__Provided entries__.
::::

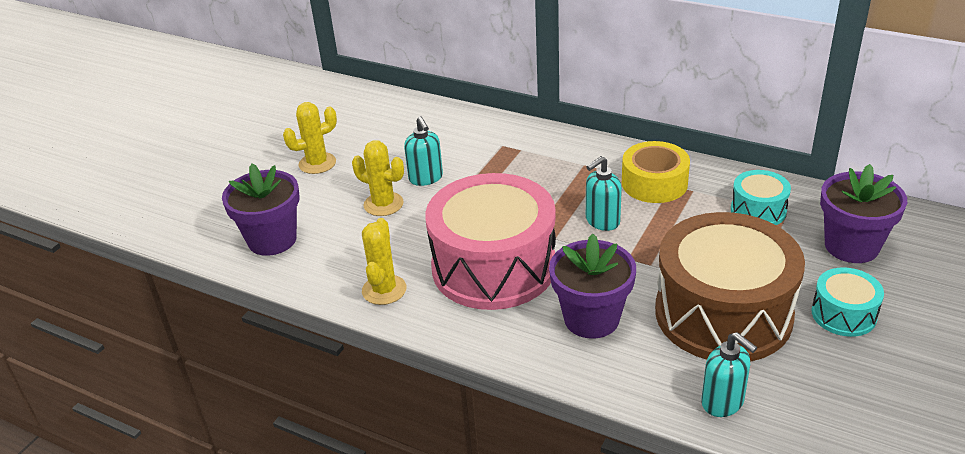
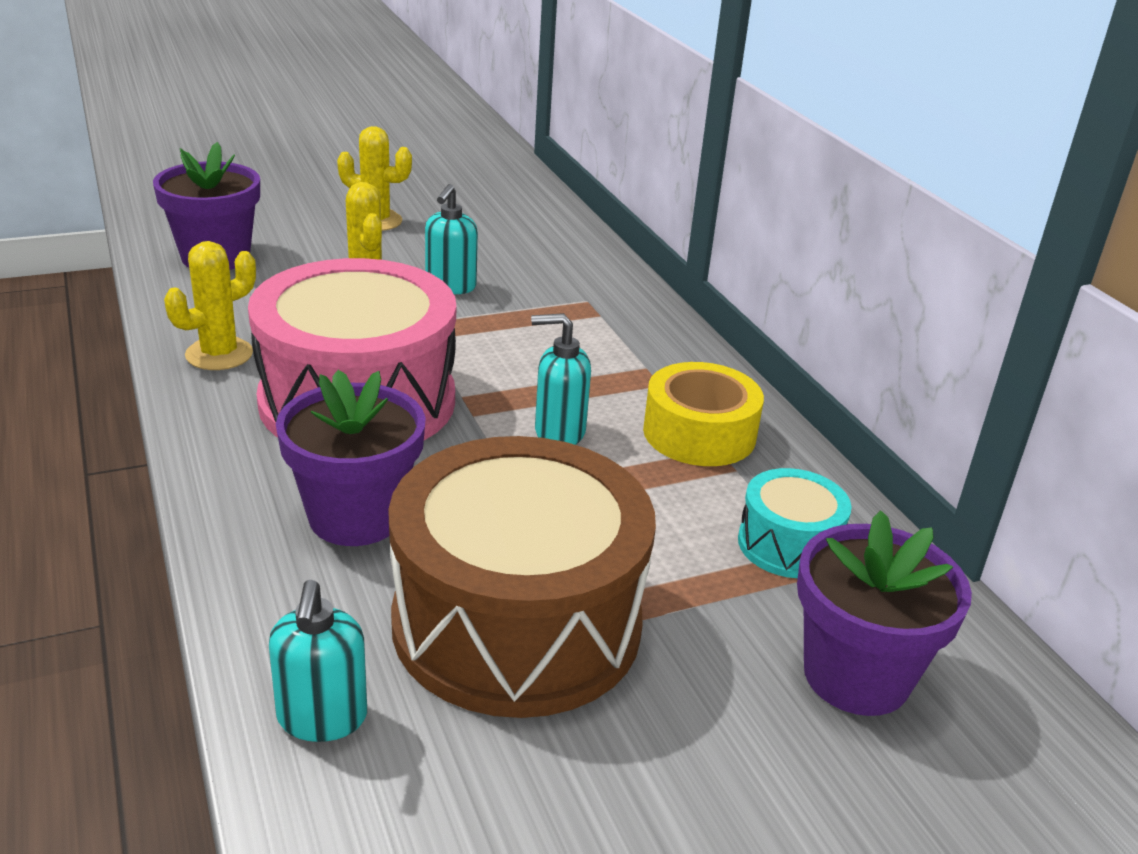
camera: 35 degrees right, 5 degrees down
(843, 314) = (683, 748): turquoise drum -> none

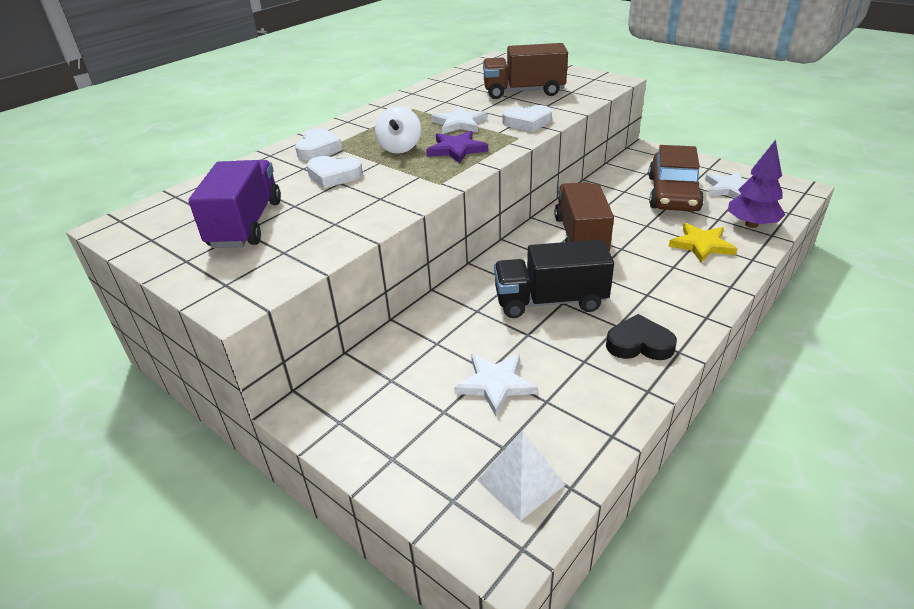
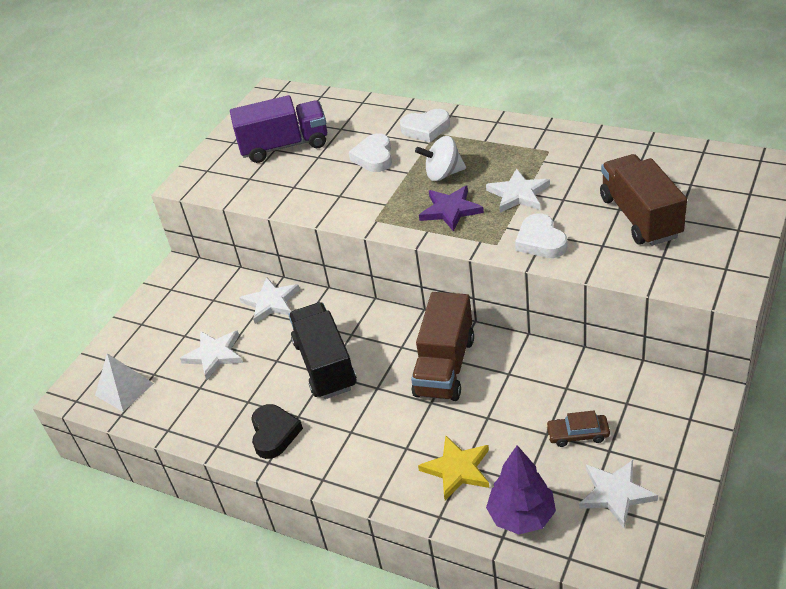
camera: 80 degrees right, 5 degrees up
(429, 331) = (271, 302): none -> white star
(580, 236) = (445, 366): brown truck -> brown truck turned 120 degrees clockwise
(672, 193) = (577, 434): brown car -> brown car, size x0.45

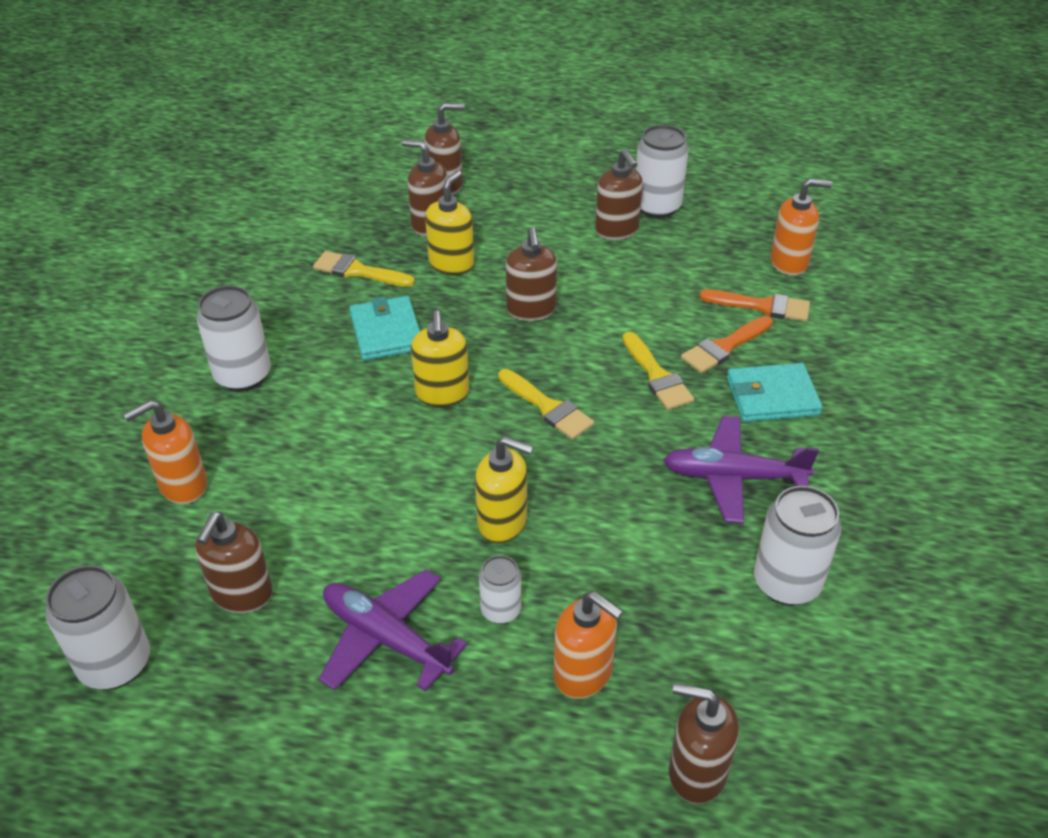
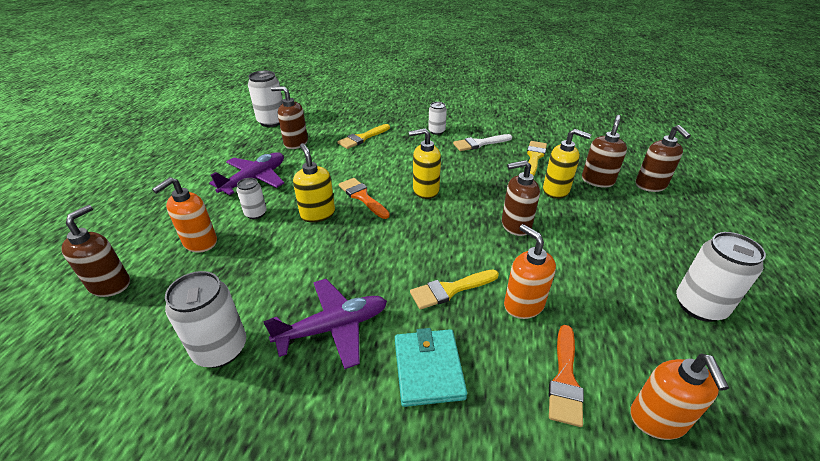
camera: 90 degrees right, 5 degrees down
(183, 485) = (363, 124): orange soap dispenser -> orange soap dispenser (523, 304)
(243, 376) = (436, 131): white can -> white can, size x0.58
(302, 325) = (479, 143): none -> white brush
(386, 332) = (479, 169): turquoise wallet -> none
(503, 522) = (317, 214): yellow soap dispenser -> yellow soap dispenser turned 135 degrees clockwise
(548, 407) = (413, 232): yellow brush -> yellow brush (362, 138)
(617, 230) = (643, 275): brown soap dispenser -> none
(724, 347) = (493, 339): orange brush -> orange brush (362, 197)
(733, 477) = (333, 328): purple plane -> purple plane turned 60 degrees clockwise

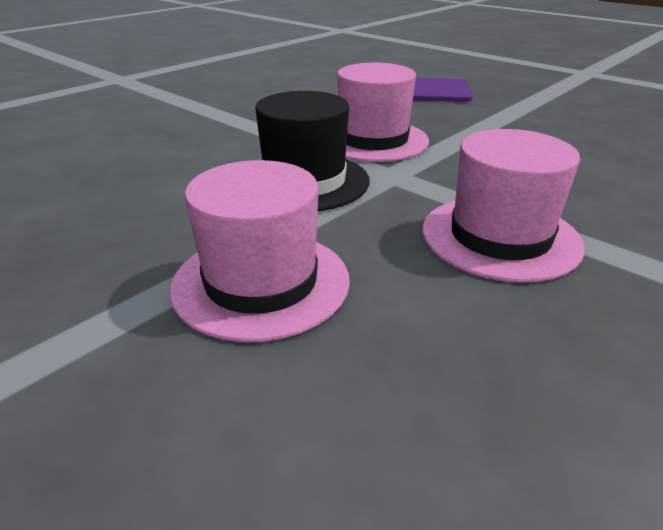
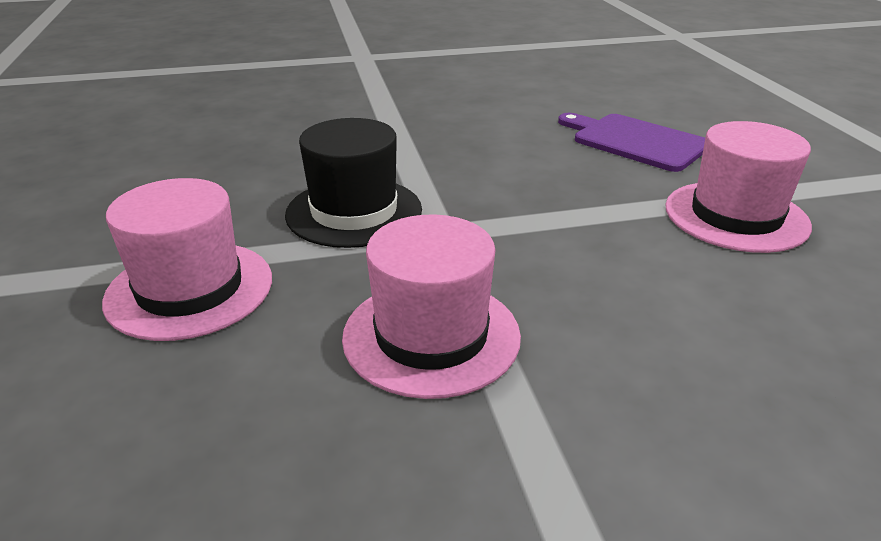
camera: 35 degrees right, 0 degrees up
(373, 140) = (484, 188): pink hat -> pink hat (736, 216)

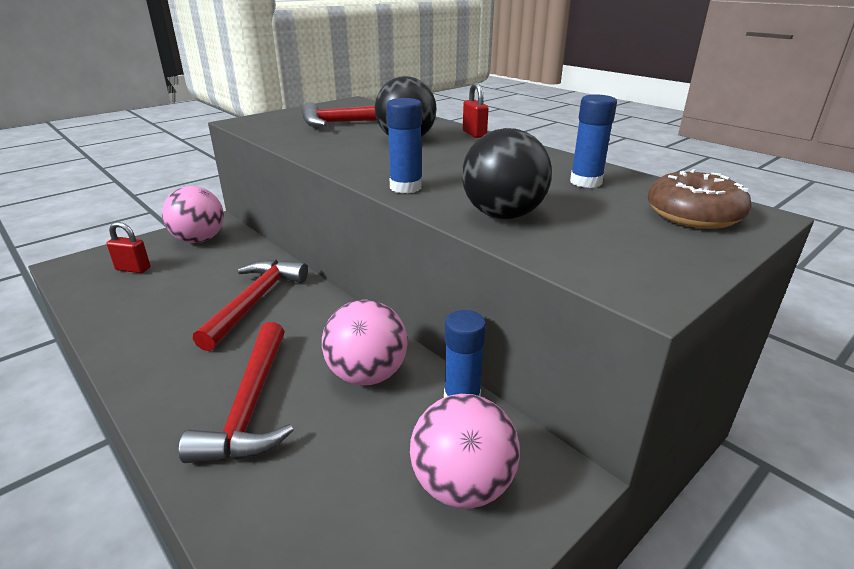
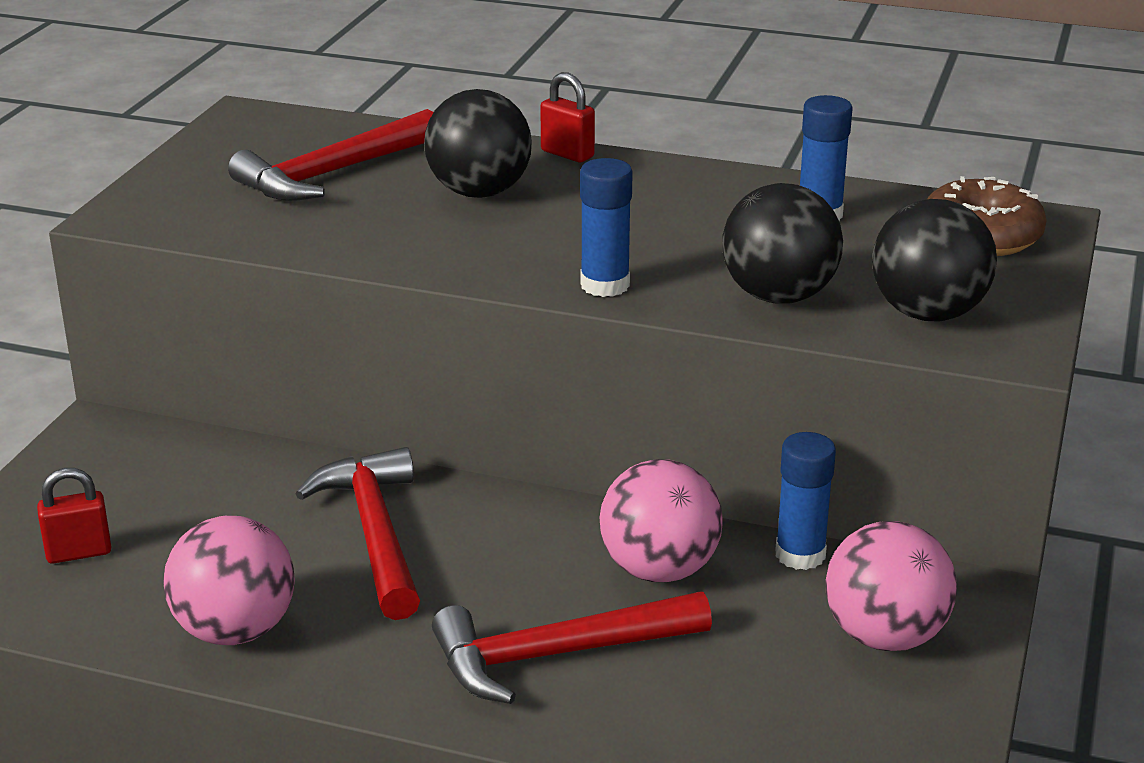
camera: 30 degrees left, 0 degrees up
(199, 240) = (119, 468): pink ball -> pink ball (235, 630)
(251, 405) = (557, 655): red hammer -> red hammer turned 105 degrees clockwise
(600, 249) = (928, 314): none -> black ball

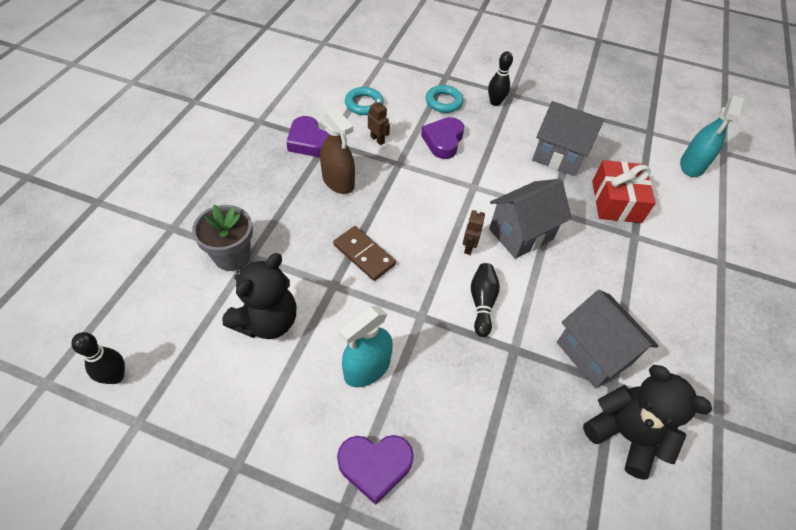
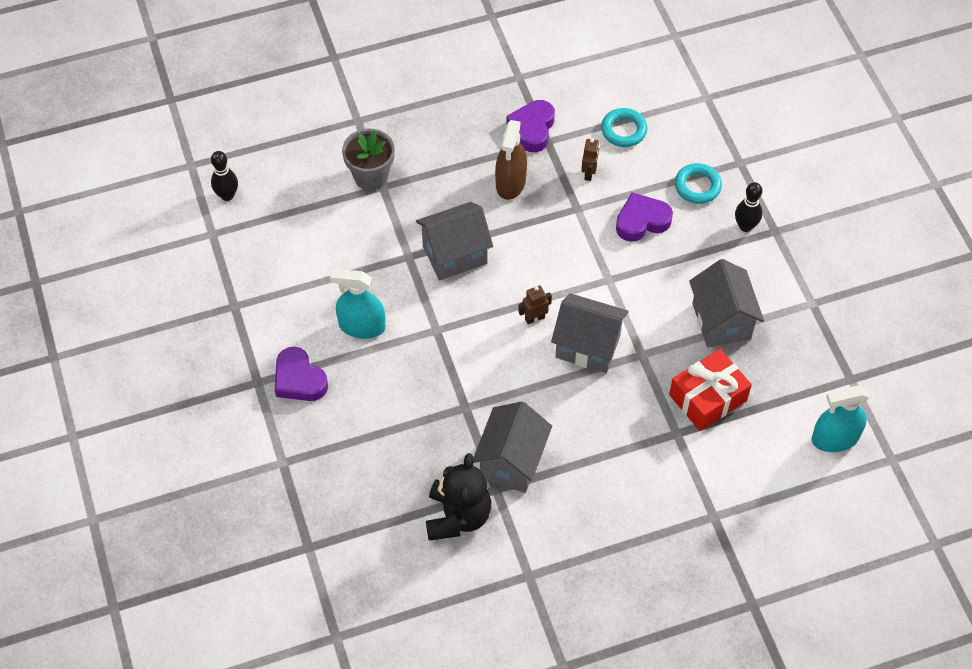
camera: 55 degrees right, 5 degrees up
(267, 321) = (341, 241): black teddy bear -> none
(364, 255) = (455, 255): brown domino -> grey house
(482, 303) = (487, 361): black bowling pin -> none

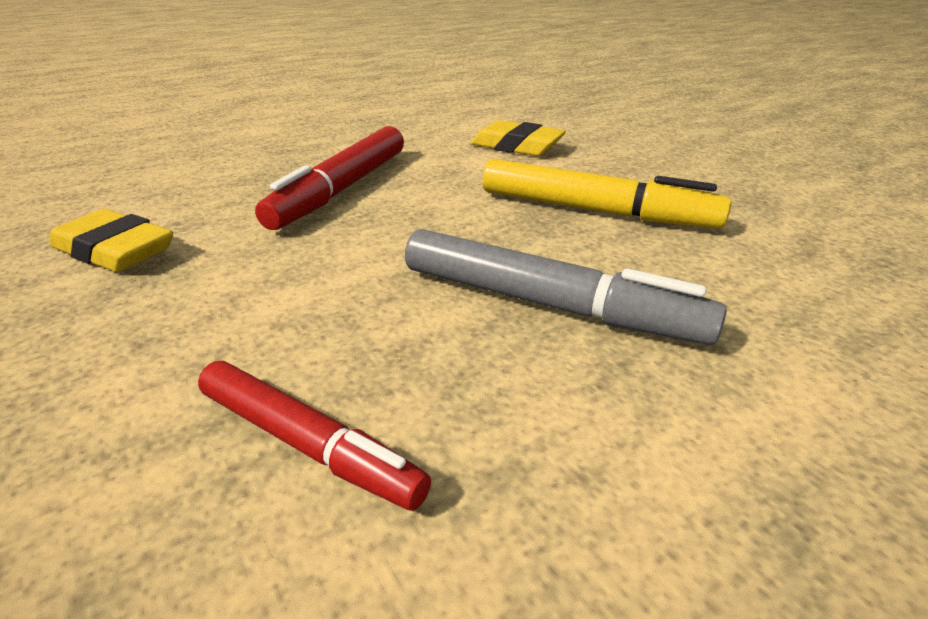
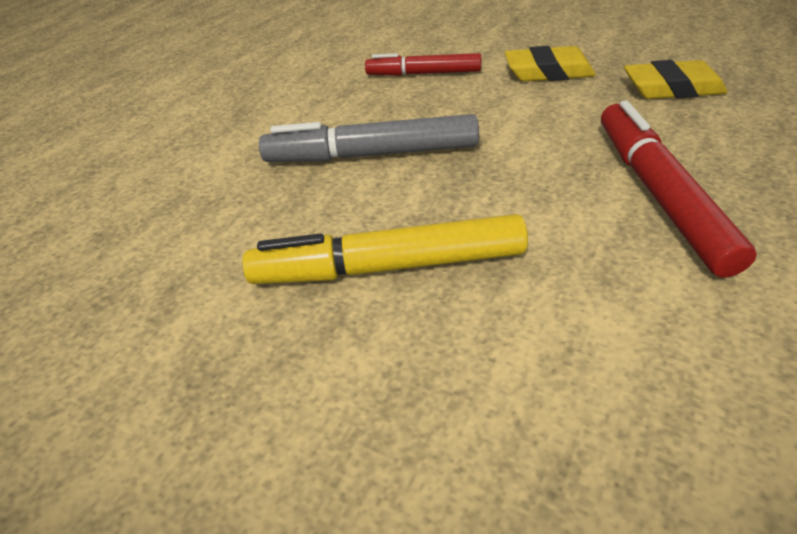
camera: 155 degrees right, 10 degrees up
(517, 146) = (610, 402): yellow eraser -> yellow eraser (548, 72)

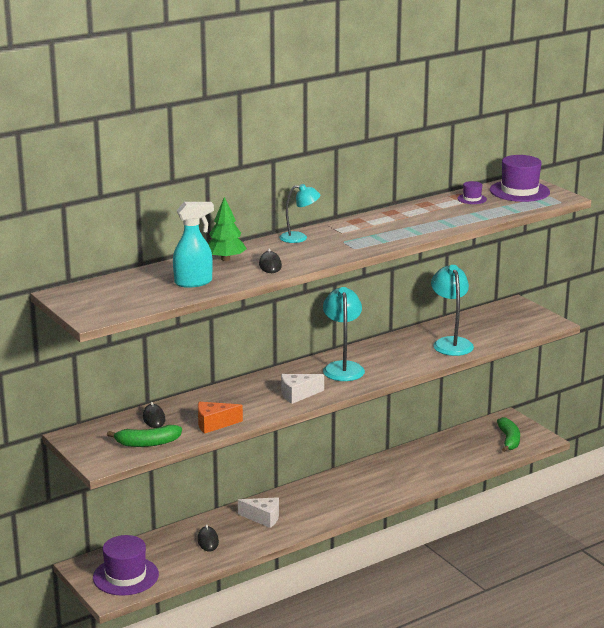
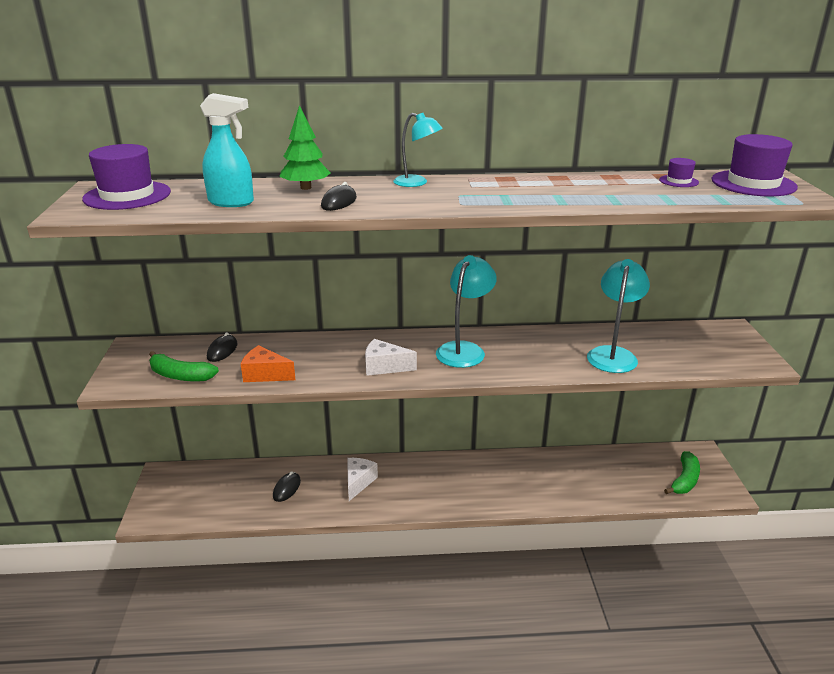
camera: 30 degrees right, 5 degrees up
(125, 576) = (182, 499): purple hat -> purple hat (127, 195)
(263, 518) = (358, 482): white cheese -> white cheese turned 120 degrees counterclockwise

::::

__What you need to do__. Extract, word for word, every line from the one containing "(482, 303) = (487, 361): black" to the end of the data above, both ends included, and leave out the pictures.

__Answer__.
(482, 303) = (487, 361): black bowling pin -> none

camera: 155 degrees right, 10 degrees up
(517, 146) = (610, 402): yellow eraser -> yellow eraser (548, 72)

camera: 30 degrees right, 5 degrees up
(125, 576) = (182, 499): purple hat -> purple hat (127, 195)
(263, 518) = (358, 482): white cheese -> white cheese turned 120 degrees counterclockwise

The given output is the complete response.